• _Exercise directions_: Under this line are the records; write out word for word the part that begins at the line containing "The orange-coloured_power_cell at" and ends at the line containing "The snow-white_top_hat at", and no more.

--- Data in this exercise ---

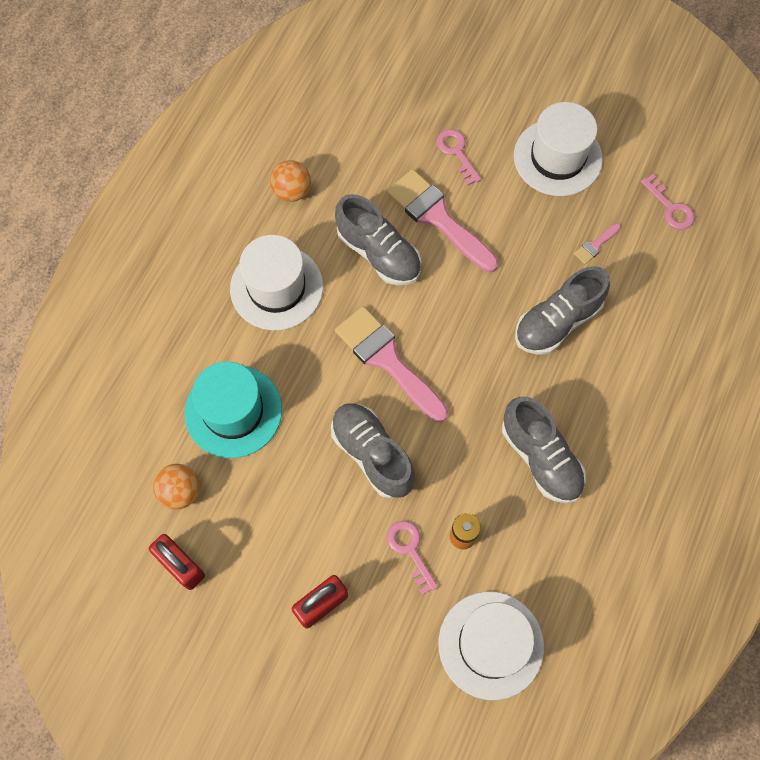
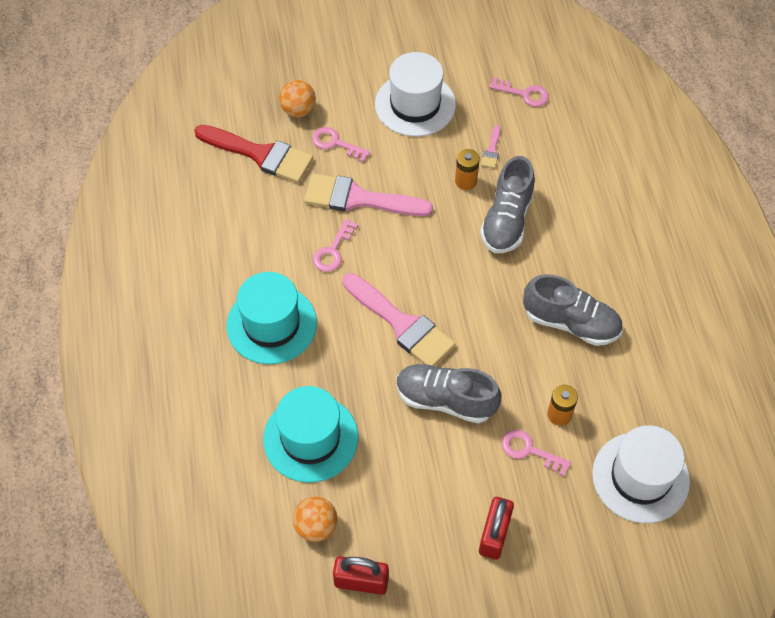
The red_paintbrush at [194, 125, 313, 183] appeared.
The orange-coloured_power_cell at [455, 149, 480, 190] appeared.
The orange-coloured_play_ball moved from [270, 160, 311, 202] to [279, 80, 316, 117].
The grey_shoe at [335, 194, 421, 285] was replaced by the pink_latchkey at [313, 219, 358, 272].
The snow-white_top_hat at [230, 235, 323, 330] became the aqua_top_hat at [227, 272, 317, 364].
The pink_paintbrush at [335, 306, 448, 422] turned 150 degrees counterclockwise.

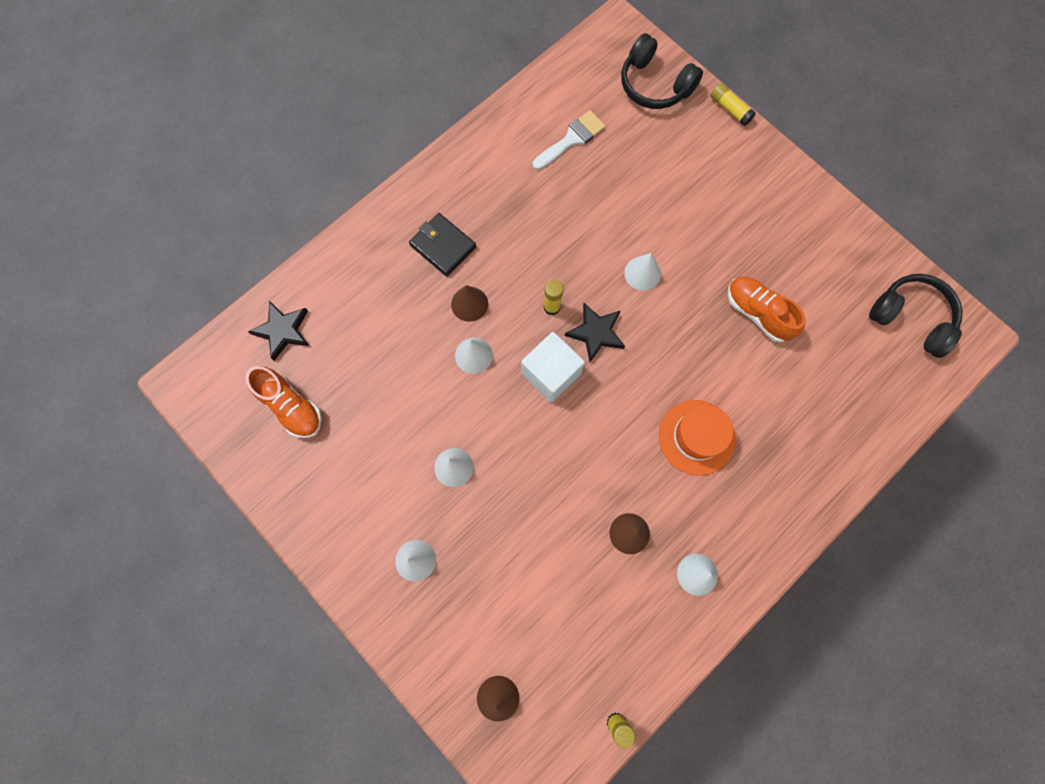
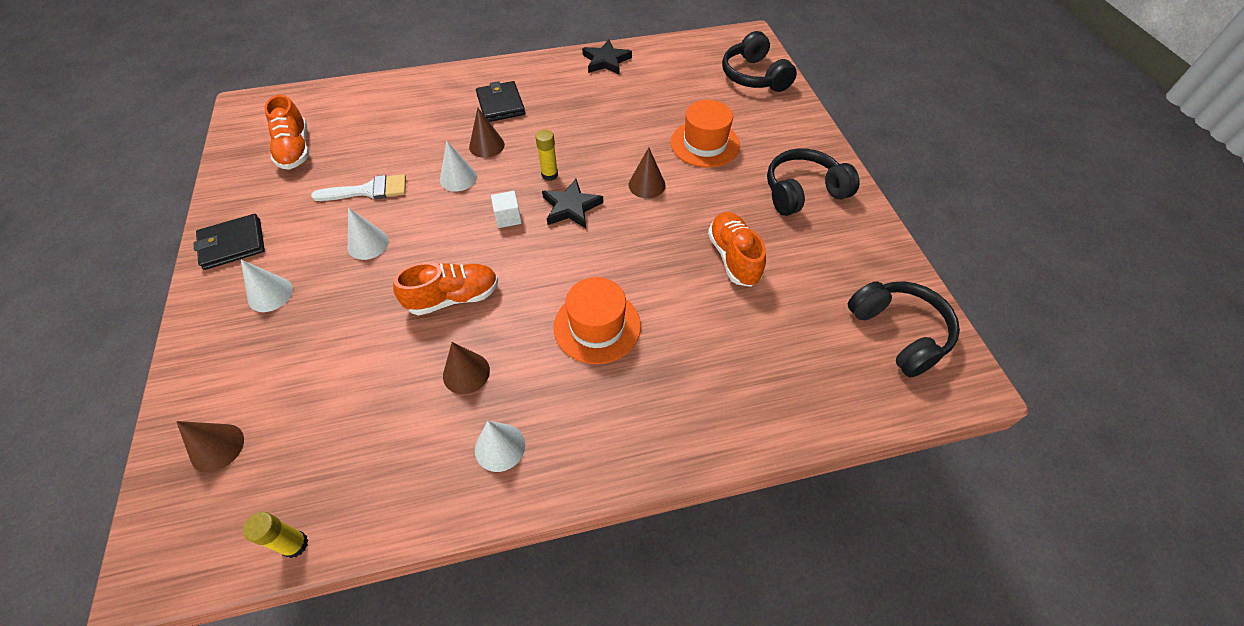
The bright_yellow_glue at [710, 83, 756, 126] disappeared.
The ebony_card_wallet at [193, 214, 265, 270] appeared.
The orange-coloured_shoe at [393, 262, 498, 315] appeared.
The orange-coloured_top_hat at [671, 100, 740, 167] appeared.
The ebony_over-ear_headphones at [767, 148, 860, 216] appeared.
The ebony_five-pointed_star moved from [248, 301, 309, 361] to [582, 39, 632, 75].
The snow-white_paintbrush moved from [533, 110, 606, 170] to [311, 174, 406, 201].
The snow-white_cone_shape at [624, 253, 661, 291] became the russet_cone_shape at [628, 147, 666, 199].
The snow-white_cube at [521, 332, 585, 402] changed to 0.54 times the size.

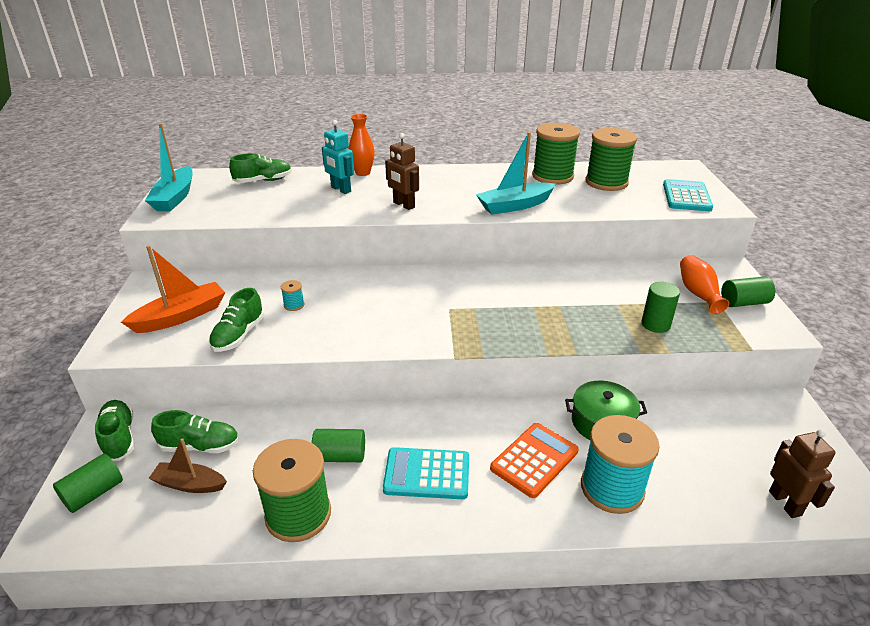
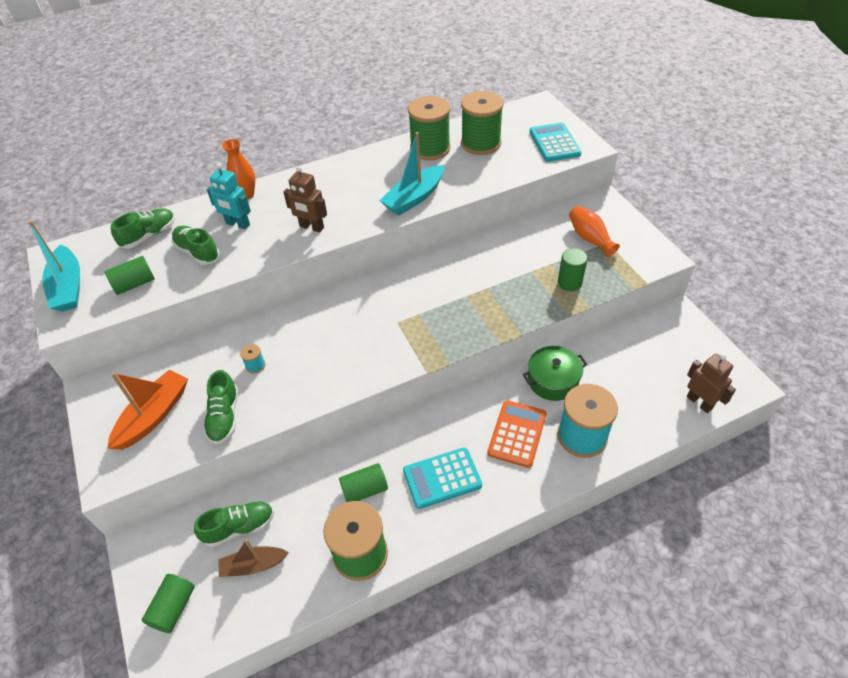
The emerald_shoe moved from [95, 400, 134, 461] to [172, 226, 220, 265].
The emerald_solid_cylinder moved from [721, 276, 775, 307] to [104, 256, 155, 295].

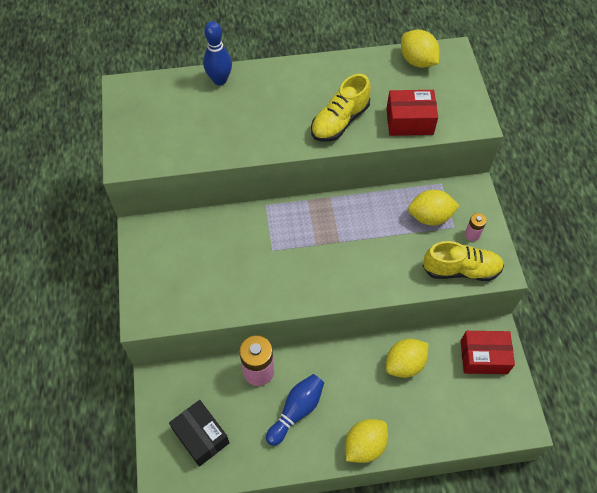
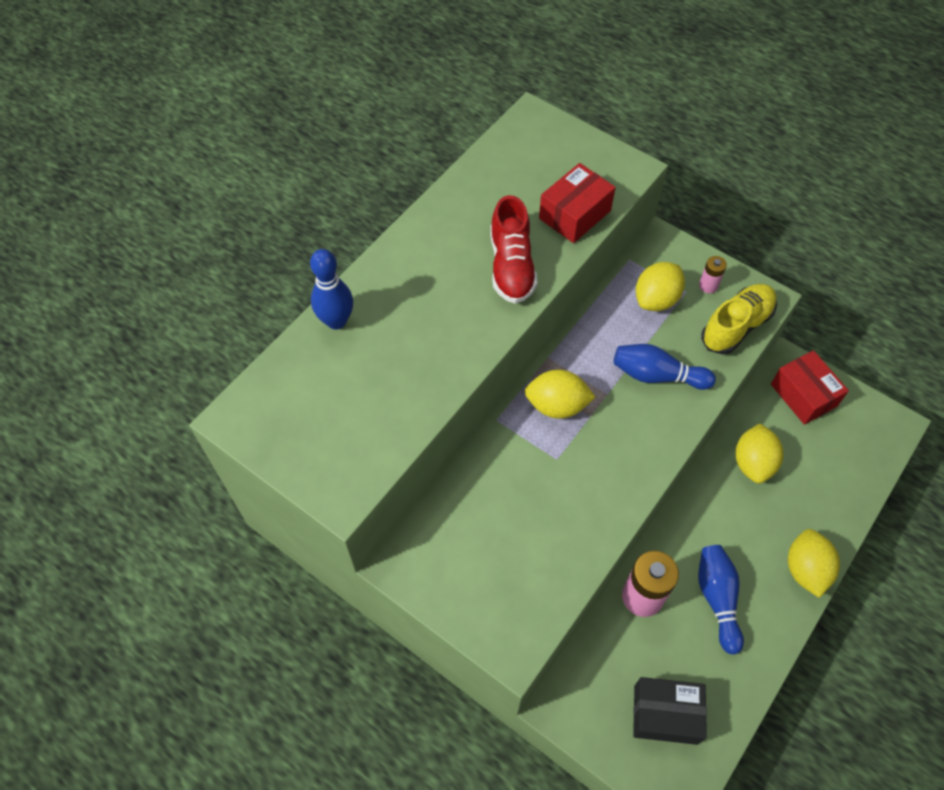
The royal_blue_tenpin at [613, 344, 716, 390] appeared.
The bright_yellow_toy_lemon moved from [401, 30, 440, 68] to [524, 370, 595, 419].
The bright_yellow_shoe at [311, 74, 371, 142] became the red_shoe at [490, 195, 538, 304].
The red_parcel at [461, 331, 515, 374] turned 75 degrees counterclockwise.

---

• _Result_:
The orange-coloured_power_cell at [455, 149, 480, 190] appeared.
The orange-coloured_play_ball moved from [270, 160, 311, 202] to [279, 80, 316, 117].
The grey_shoe at [335, 194, 421, 285] was replaced by the pink_latchkey at [313, 219, 358, 272].
The snow-white_top_hat at [230, 235, 323, 330] became the aqua_top_hat at [227, 272, 317, 364].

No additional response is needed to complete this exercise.